-- Work task --
Filter the entries below, keeping only lines with "green".

[Source records]
◇ ◇ ◇ ◇ ◇
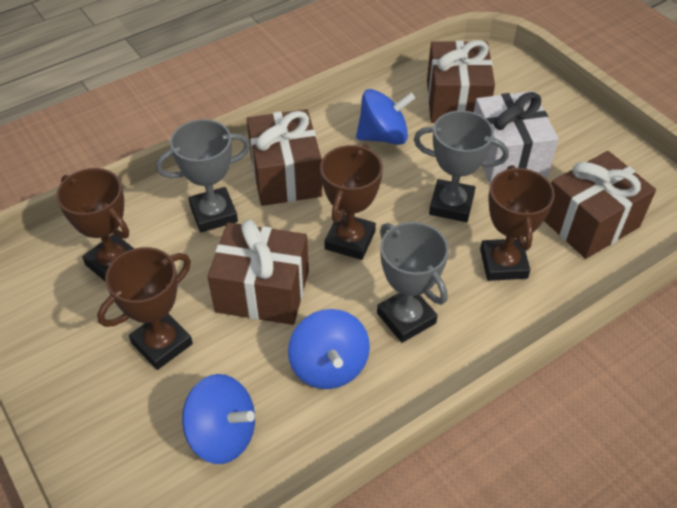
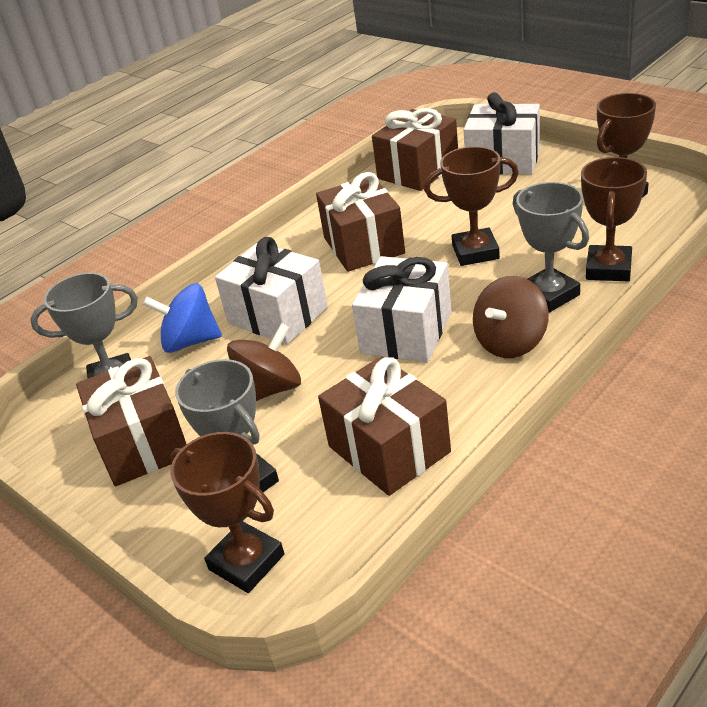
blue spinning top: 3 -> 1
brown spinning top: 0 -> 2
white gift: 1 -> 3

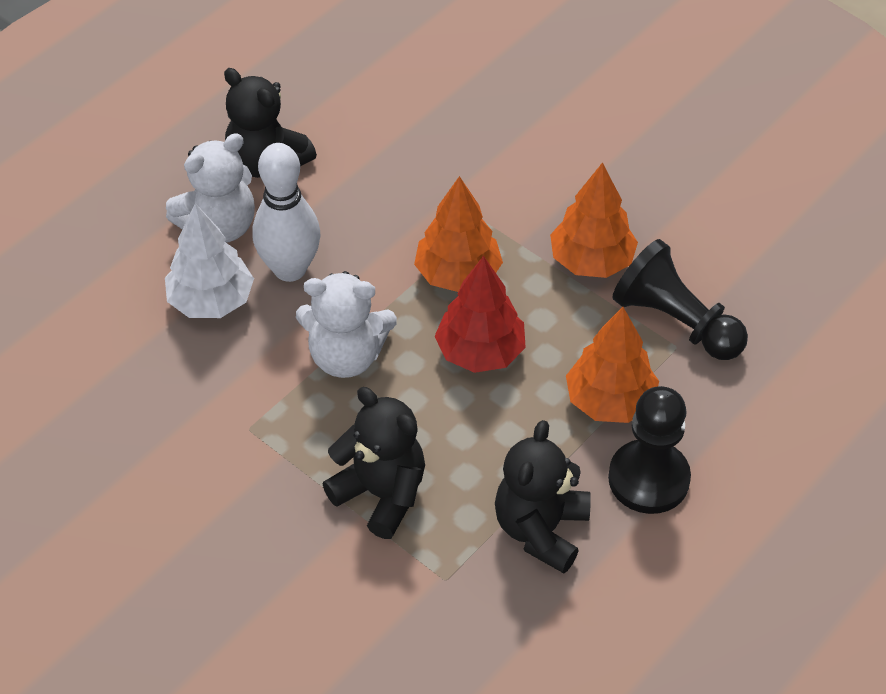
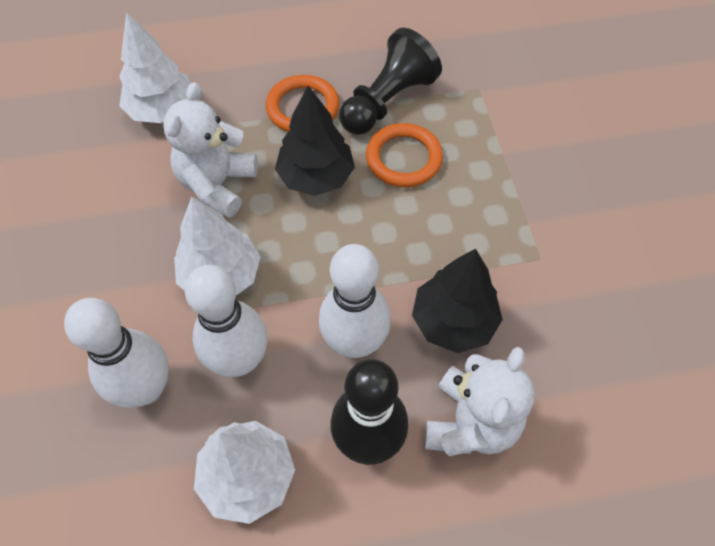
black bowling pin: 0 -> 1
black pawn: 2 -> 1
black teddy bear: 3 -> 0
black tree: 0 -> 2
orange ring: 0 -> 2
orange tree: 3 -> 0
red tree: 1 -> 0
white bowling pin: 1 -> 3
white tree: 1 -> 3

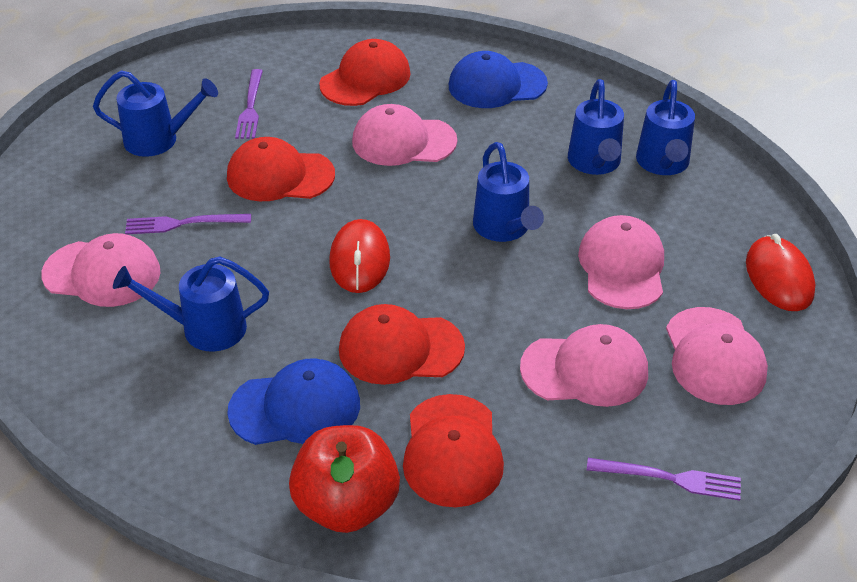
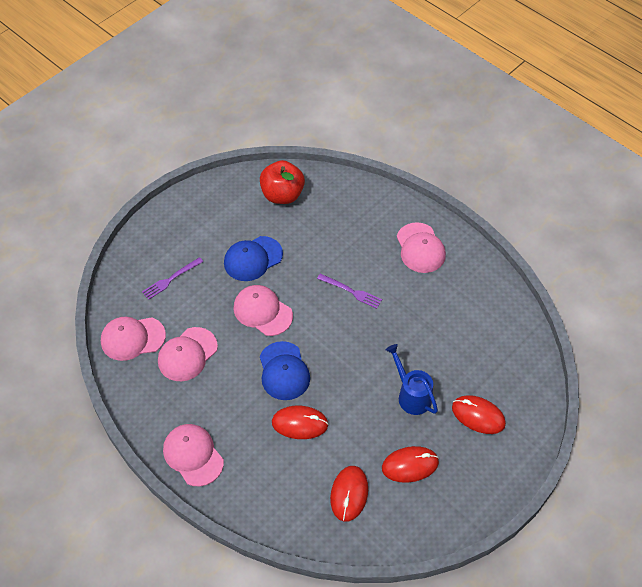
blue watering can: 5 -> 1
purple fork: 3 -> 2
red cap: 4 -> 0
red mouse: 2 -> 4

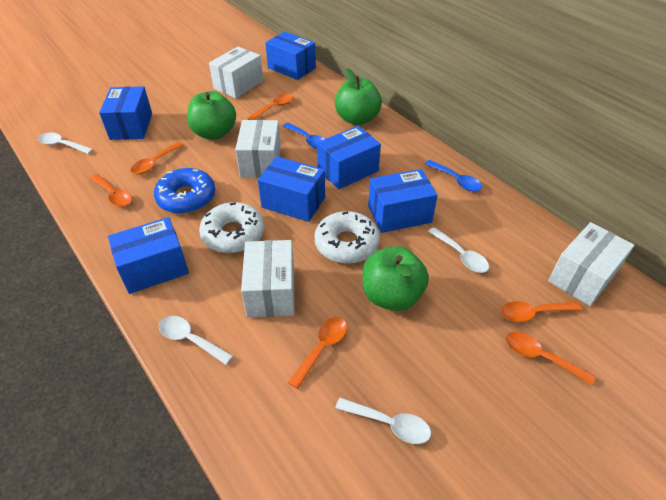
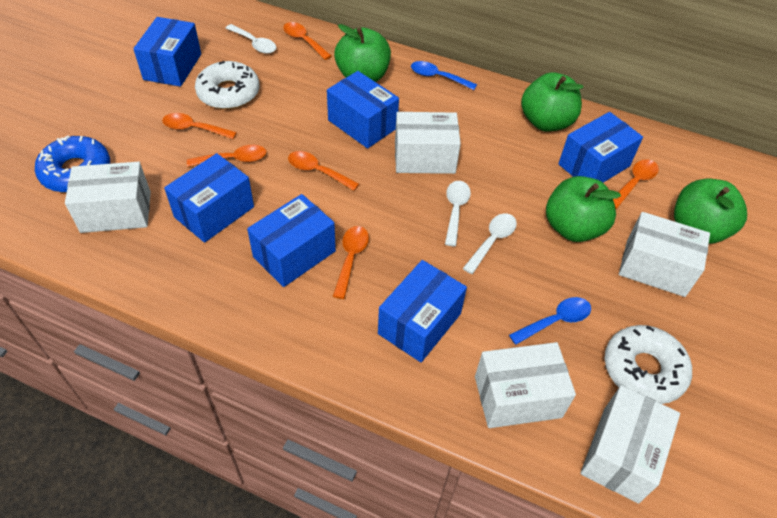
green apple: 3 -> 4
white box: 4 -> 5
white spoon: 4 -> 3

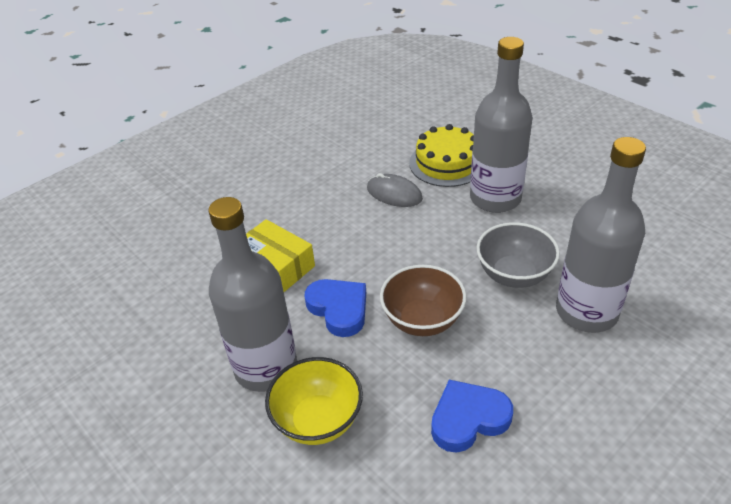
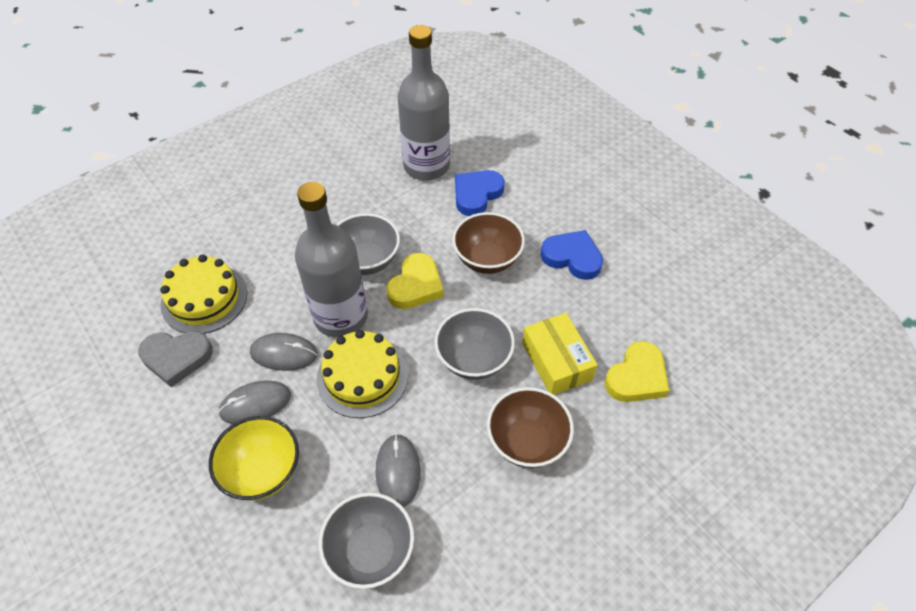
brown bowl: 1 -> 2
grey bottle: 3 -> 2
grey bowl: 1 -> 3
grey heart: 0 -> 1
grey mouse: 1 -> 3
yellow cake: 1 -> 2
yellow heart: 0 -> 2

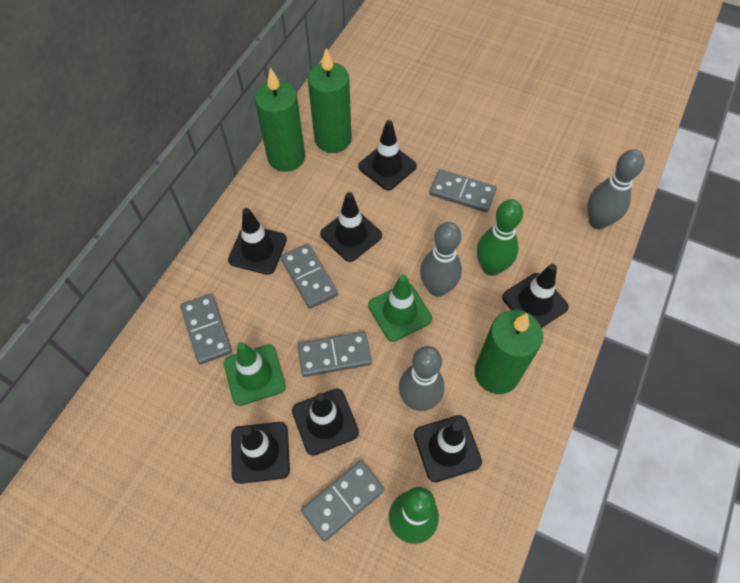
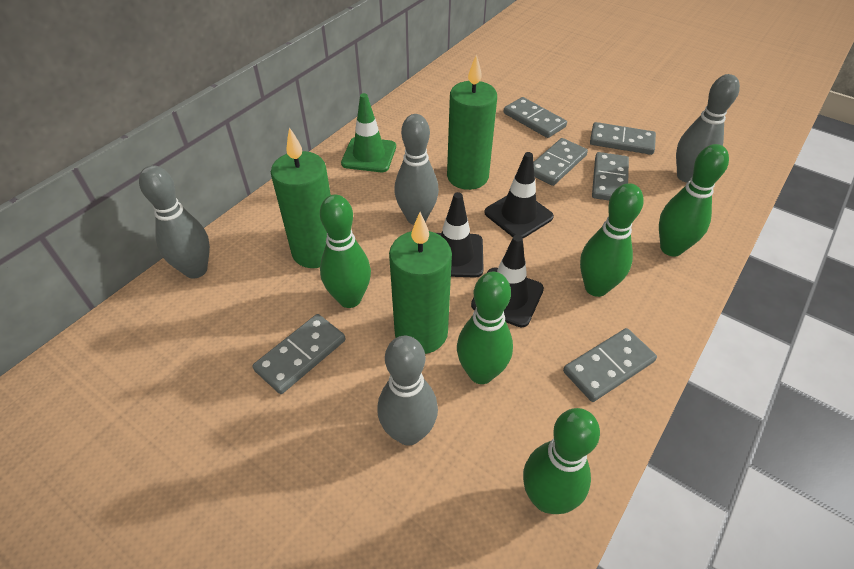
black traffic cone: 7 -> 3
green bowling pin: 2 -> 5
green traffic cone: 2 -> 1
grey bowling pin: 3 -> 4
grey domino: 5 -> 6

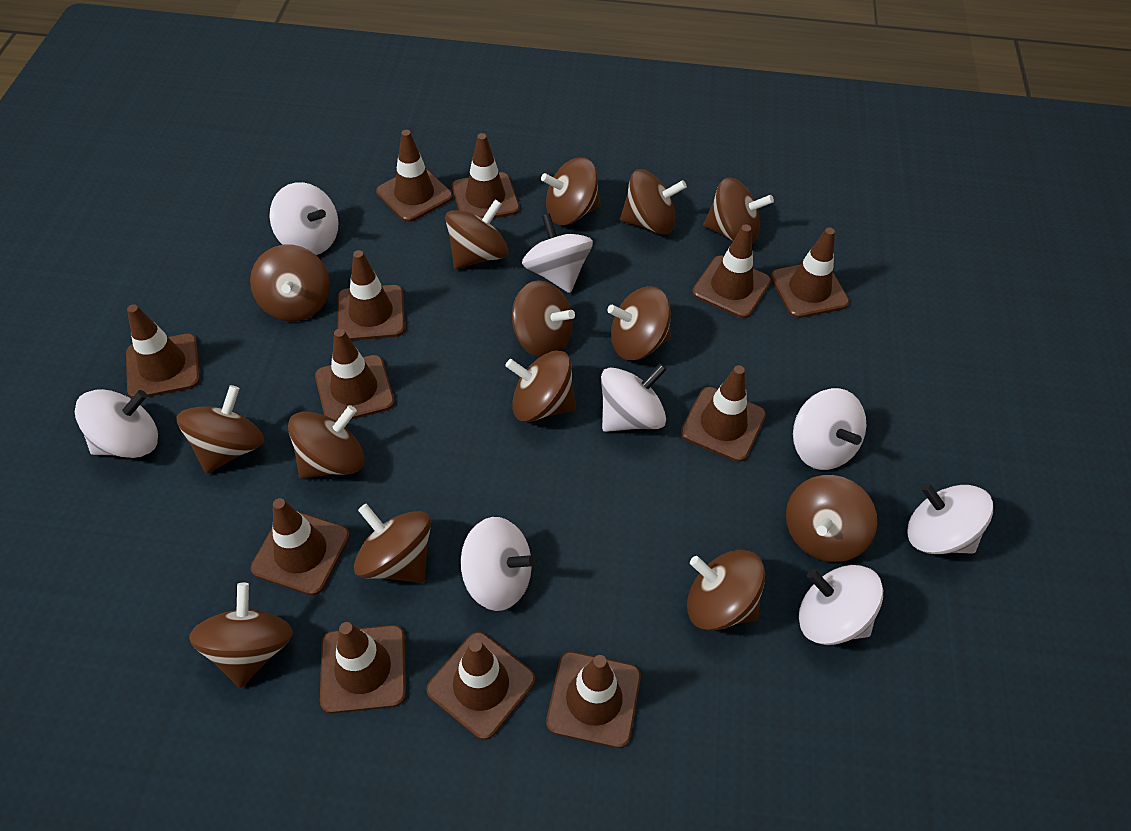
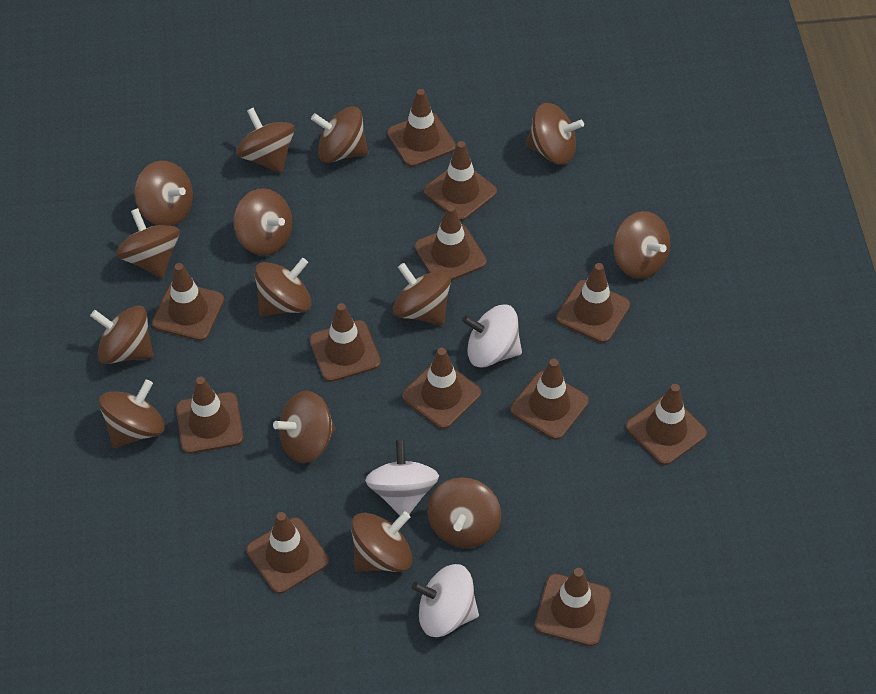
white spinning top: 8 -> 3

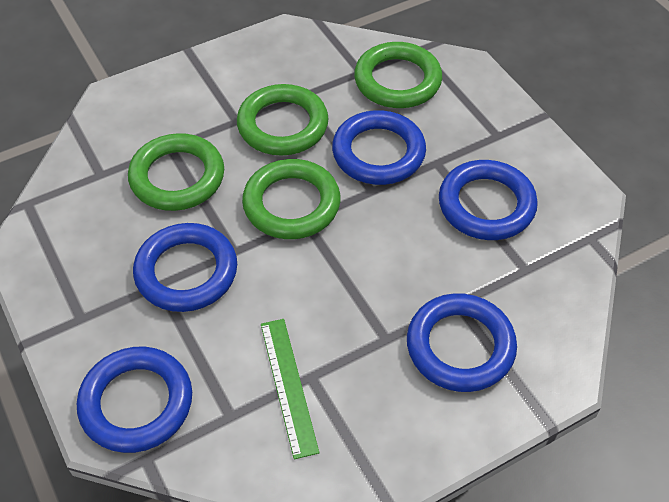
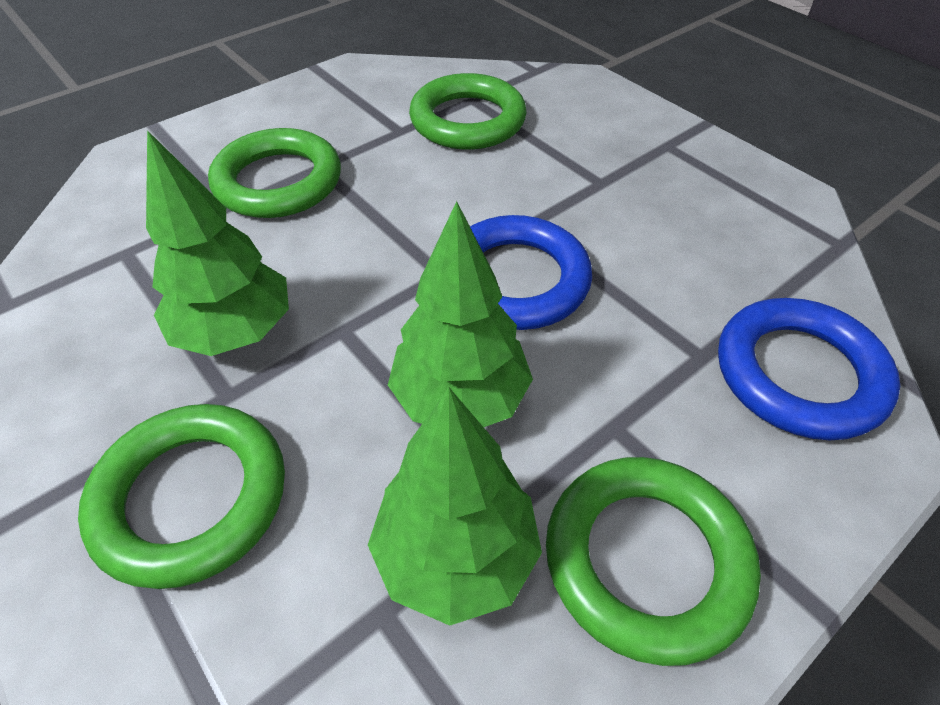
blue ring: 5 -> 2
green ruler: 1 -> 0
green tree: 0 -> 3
◇ ◇ ◇ ◇ ◇
-- Output of the exercise --
green apple: 3 -> 4
green bowling pin: 2 -> 5
green traffic cone: 2 -> 1
green ruler: 1 -> 0
green tree: 0 -> 3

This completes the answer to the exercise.